__YOUR GOAL__:
Each record should be given again exactly as it appears, with no image included.

------ SOURCE DATA ------

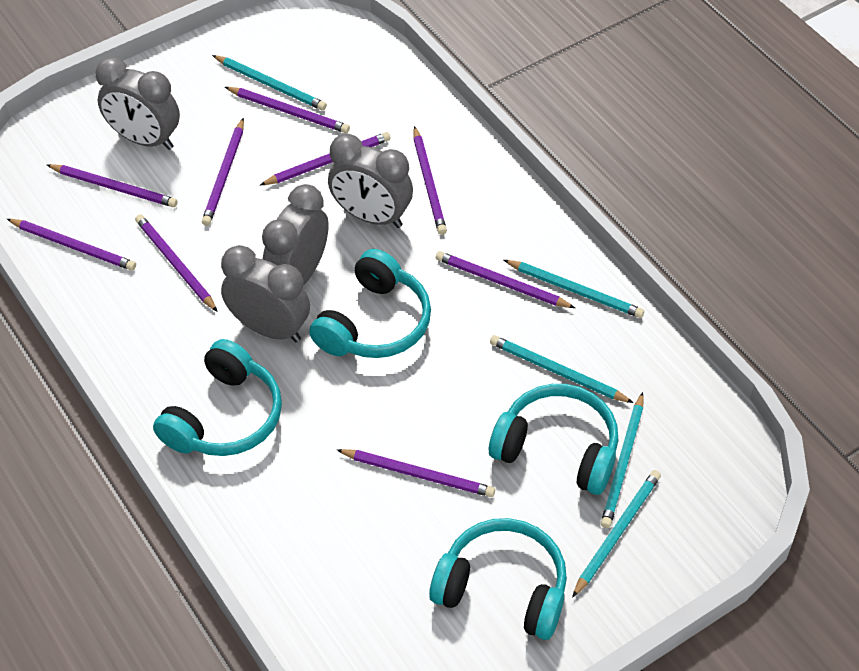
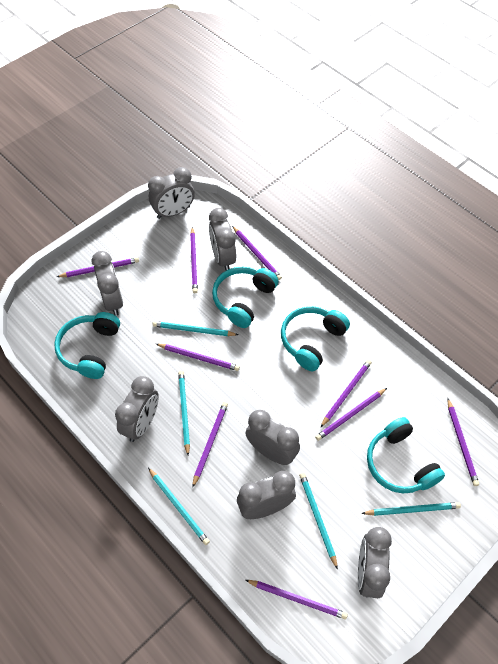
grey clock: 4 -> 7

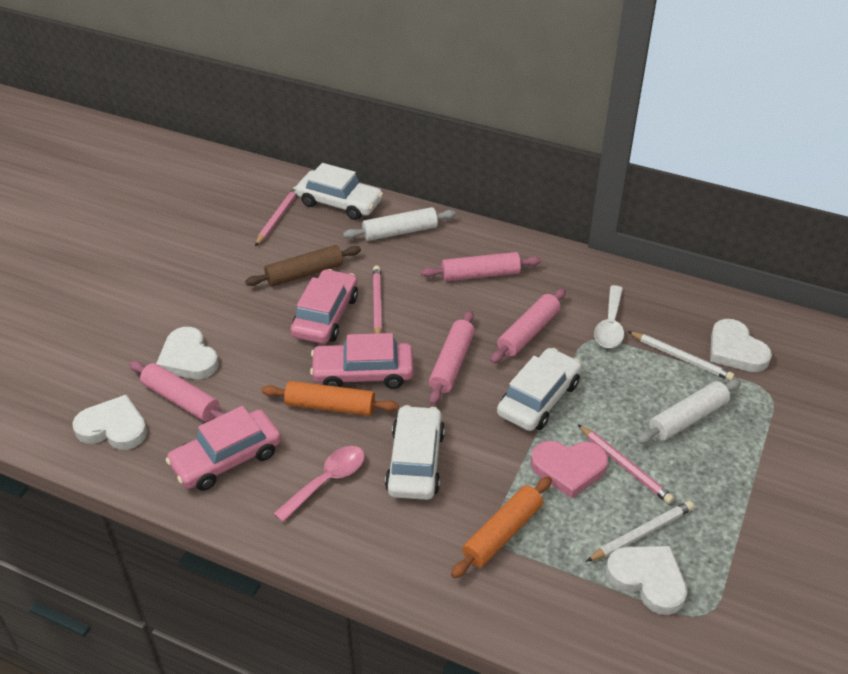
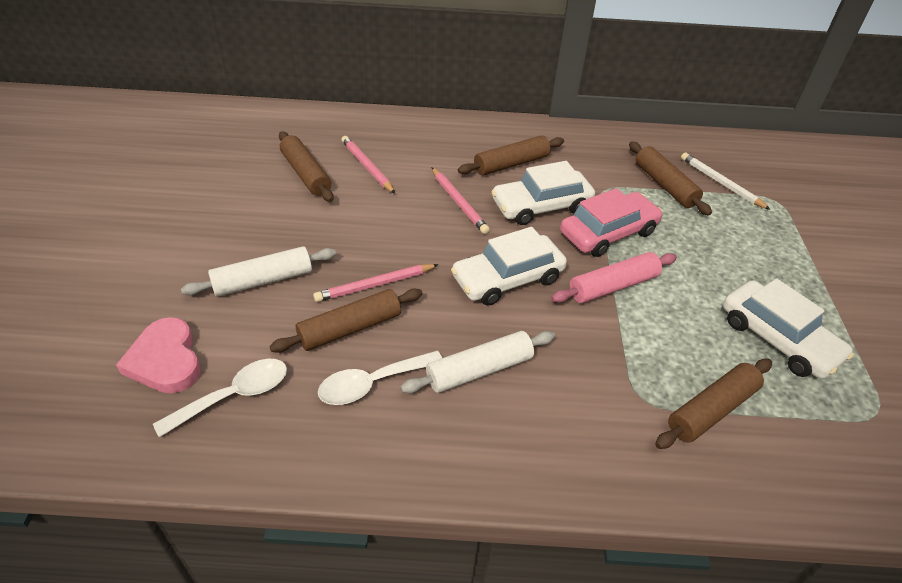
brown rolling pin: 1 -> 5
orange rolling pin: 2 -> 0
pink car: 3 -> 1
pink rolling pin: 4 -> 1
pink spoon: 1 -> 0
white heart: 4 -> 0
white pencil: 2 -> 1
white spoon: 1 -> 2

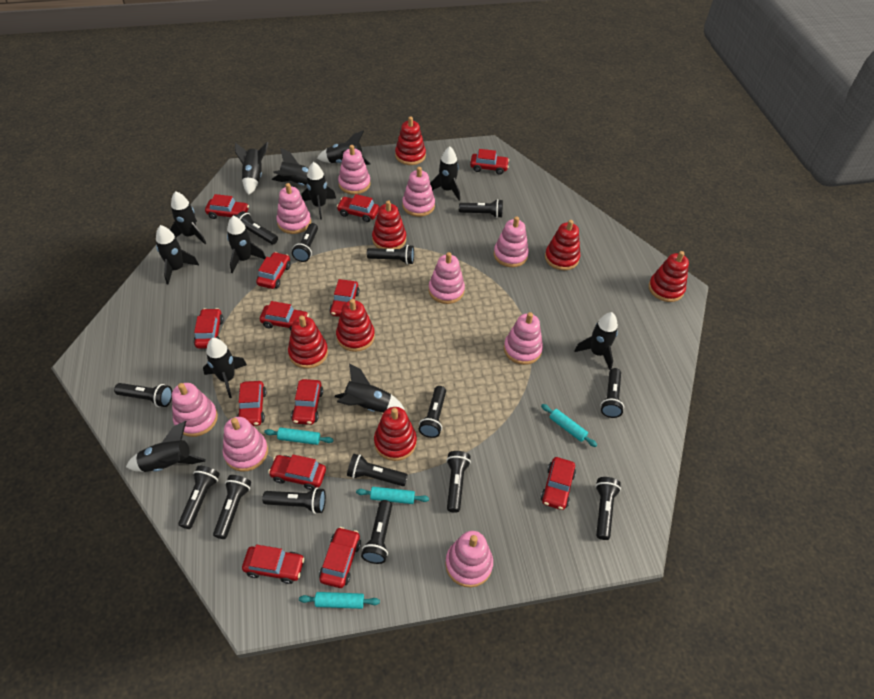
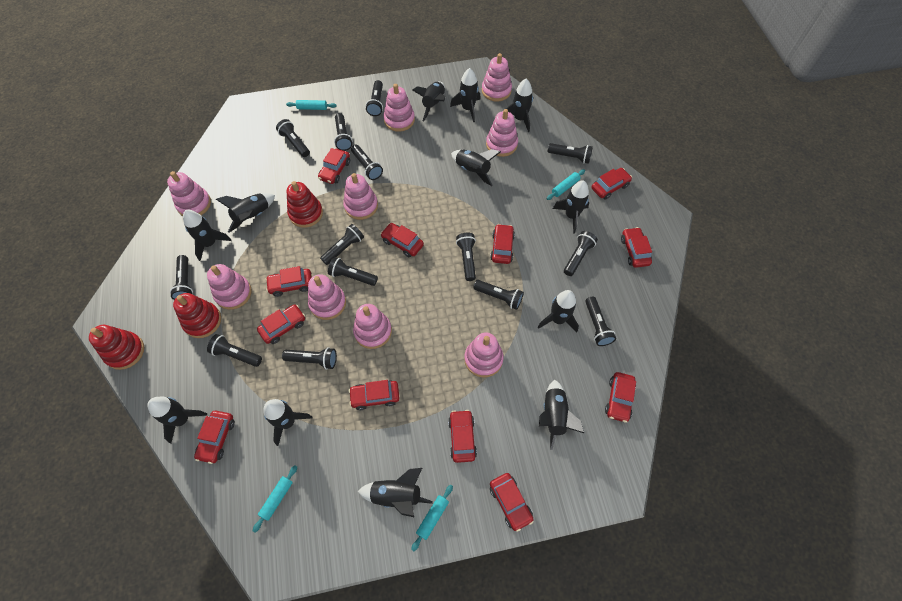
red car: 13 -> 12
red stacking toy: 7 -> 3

------

__FINISHED EXERCISE__:
grey clock: 4 -> 7

brown rolling pin: 1 -> 5
orange rolling pin: 2 -> 0
pink car: 3 -> 1
pink rolling pin: 4 -> 1
pink spoon: 1 -> 0
white heart: 4 -> 0
white pencil: 2 -> 1
white spoon: 1 -> 2

red car: 13 -> 12
red stacking toy: 7 -> 3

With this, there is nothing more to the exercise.